The entries below are to be printed again word for word.
#### Task data
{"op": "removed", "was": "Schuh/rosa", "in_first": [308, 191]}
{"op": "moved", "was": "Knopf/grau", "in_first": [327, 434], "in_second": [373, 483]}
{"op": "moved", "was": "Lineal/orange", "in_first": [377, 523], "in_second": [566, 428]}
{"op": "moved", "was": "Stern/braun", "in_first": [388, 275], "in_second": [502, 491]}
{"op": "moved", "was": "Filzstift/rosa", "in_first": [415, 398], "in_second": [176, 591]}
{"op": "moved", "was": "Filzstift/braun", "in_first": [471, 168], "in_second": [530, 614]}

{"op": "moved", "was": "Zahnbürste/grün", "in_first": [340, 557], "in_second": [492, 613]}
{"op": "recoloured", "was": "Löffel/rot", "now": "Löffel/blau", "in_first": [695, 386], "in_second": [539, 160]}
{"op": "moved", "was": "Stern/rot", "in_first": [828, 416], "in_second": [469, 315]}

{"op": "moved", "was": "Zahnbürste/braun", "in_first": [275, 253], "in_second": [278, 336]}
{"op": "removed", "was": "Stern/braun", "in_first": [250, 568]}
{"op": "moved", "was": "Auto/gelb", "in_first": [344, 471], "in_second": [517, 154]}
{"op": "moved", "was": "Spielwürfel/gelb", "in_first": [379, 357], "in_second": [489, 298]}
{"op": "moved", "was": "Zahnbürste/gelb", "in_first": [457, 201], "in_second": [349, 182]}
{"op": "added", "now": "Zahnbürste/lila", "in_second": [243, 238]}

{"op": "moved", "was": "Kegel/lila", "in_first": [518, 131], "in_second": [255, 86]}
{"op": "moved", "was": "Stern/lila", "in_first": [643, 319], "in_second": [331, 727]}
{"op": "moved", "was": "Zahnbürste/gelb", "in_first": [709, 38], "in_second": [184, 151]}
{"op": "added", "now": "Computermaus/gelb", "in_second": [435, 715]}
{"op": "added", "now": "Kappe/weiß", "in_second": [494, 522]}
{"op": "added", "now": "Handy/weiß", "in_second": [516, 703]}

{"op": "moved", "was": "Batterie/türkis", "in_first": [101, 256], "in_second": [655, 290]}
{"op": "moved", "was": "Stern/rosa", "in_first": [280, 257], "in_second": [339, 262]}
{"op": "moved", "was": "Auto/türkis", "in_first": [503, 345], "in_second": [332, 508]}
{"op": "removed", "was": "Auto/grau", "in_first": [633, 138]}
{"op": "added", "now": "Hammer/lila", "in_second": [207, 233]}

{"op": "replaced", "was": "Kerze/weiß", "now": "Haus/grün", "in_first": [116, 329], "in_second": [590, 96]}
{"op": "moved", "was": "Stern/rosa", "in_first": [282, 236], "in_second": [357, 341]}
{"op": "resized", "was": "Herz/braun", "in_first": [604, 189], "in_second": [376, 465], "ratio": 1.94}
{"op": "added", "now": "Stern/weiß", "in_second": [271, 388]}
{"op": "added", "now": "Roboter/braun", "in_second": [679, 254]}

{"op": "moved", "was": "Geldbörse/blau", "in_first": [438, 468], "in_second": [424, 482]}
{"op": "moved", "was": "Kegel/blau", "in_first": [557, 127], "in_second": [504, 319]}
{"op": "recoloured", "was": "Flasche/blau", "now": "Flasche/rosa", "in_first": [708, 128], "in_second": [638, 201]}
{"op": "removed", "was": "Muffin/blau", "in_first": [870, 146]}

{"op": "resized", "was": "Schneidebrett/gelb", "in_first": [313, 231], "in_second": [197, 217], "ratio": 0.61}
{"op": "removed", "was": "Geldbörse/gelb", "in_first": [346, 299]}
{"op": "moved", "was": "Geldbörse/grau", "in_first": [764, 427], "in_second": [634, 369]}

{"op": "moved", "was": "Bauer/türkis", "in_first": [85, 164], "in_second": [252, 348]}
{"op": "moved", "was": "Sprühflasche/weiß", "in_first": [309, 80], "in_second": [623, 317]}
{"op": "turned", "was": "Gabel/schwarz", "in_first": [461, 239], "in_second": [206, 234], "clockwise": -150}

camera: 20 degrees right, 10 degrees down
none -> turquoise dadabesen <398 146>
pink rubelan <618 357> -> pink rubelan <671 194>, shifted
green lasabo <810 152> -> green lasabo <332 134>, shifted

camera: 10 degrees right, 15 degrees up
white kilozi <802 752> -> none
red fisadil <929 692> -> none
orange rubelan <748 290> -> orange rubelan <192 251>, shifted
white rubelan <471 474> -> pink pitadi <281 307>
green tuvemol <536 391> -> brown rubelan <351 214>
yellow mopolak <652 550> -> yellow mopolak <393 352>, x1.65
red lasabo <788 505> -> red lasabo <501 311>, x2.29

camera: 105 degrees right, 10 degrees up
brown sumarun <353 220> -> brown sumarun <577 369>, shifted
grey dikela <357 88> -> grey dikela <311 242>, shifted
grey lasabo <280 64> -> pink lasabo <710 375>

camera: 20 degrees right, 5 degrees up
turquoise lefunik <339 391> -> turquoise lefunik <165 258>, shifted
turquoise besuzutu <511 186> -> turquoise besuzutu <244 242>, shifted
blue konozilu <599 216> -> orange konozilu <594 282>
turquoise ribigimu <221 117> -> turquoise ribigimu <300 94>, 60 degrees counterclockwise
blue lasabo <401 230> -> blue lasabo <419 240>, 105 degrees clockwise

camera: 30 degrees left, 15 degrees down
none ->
########
> [Finished exercise]
{"op": "removed", "was": "Schuh/rosa", "in_first": [308, 191]}
{"op": "moved", "was": "Knopf/grau", "in_first": [327, 434], "in_second": [373, 483]}
{"op": "moved", "was": "Lineal/orange", "in_first": [377, 523], "in_second": [566, 428]}
{"op": "moved", "was": "Stern/braun", "in_first": [388, 275], "in_second": [502, 491]}
{"op": "moved", "was": "Filzstift/rosa", "in_first": [415, 398], "in_second": [176, 591]}
{"op": "moved", "was": "Filzstift/braun", "in_first": [471, 168], "in_second": [530, 614]}

{"op": "moved", "was": "Zahnbürste/grün", "in_first": [340, 557], "in_second": [492, 613]}
{"op": "recoloured", "was": "Löffel/rot", "now": "Löffel/blau", "in_first": [695, 386], "in_second": [539, 160]}
{"op": "moved", "was": "Stern/rot", "in_first": [828, 416], "in_second": [469, 315]}

{"op": "moved", "was": "Zahnbürste/braun", "in_first": [275, 253], "in_second": [278, 336]}
{"op": "removed", "was": "Stern/braun", "in_first": [250, 568]}
{"op": "moved", "was": "Auto/gelb", "in_first": [344, 471], "in_second": [517, 154]}
{"op": "moved", "was": "Spielwürfel/gelb", "in_first": [379, 357], "in_second": [489, 298]}
{"op": "moved", "was": "Zahnbürste/gelb", "in_first": [457, 201], "in_second": [349, 182]}
{"op": "added", "now": "Zahnbürste/lila", "in_second": [243, 238]}

{"op": "moved", "was": "Kegel/lila", "in_first": [518, 131], "in_second": [255, 86]}
{"op": "moved", "was": "Stern/lila", "in_first": [643, 319], "in_second": [331, 727]}
{"op": "moved", "was": "Zahnbürste/gelb", "in_first": [709, 38], "in_second": [184, 151]}
{"op": "added", "now": "Computermaus/gelb", "in_second": [435, 715]}
{"op": "added", "now": "Kappe/weiß", "in_second": [494, 522]}
{"op": "added", "now": "Handy/weiß", "in_second": [516, 703]}

{"op": "moved", "was": "Batterie/türkis", "in_first": [101, 256], "in_second": [655, 290]}
{"op": "moved", "was": "Stern/rosa", "in_first": [280, 257], "in_second": [339, 262]}
{"op": "moved", "was": "Auto/türkis", "in_first": [503, 345], "in_second": [332, 508]}
{"op": "removed", "was": "Auto/grau", "in_first": [633, 138]}
{"op": "added", "now": "Hammer/lila", "in_second": [207, 233]}

{"op": "replaced", "was": "Kerze/weiß", "now": "Haus/grün", "in_first": [116, 329], "in_second": [590, 96]}
{"op": "moved", "was": "Stern/rosa", "in_first": [282, 236], "in_second": [357, 341]}
{"op": "resized", "was": "Herz/braun", "in_first": [604, 189], "in_second": [376, 465], "ratio": 1.94}
{"op": "added", "now": "Stern/weiß", "in_second": [271, 388]}
{"op": "added", "now": "Roboter/braun", "in_second": [679, 254]}

{"op": "moved", "was": "Geldbörse/blau", "in_first": [438, 468], "in_second": [424, 482]}
{"op": "moved", "was": "Kegel/blau", "in_first": [557, 127], "in_second": [504, 319]}
{"op": "recoloured", "was": "Flasche/blau", "now": "Flasche/rosa", "in_first": [708, 128], "in_second": [638, 201]}
{"op": "removed", "was": "Muffin/blau", "in_first": [870, 146]}

{"op": "resized", "was": "Schneidebrett/gelb", "in_first": [313, 231], "in_second": [197, 217], "ratio": 0.61}
{"op": "removed", "was": "Geldbörse/gelb", "in_first": [346, 299]}
{"op": "moved", "was": "Geldbörse/grau", "in_first": [764, 427], "in_second": [634, 369]}

{"op": "moved", "was": "Bauer/türkis", "in_first": [85, 164], "in_second": [252, 348]}
{"op": "moved", "was": "Sprühflasche/weiß", "in_first": [309, 80], "in_second": [623, 317]}
{"op": "turned", "was": "Gabel/schwarz", "in_first": [461, 239], "in_second": [206, 234], "clockwise": -150}

camera: 20 degrees right, 10 degrees down
none -> turquoise dadabesen <398 146>
pink rubelan <618 357> -> pink rubelan <671 194>, shifted
green lasabo <810 152> -> green lasabo <332 134>, shifted

camera: 10 degrees right, 15 degrees up
white kilozi <802 752> -> none
red fisadil <929 692> -> none
orange rubelan <748 290> -> orange rubelan <192 251>, shifted
white rubelan <471 474> -> pink pitadi <281 307>
green tuvemol <536 391> -> brown rubelan <351 214>
yellow mopolak <652 550> -> yellow mopolak <393 352>, x1.65
red lasabo <788 505> -> red lasabo <501 311>, x2.29

camera: 105 degrees right, 10 degrees up
brown sumarun <353 220> -> brown sumarun <577 369>, shifted
grey dikela <357 88> -> grey dikela <311 242>, shifted
grey lasabo <280 64> -> pink lasabo <710 375>

camera: 20 degrees right, 5 degrees up
turquoise lefunik <339 391> -> turquoise lefunik <165 258>, shifted
turquoise besuzutu <511 186> -> turquoise besuzutu <244 242>, shifted
blue konozilu <599 216> -> orange konozilu <594 282>
turquoise ribigimu <221 117> -> turquoise ribigimu <300 94>, 60 degrees counterclockwise
blue lasabo <401 230> -> blue lasabo <419 240>, 105 degrees clockwise

camera: 30 degrees left, 15 degrees down
none ->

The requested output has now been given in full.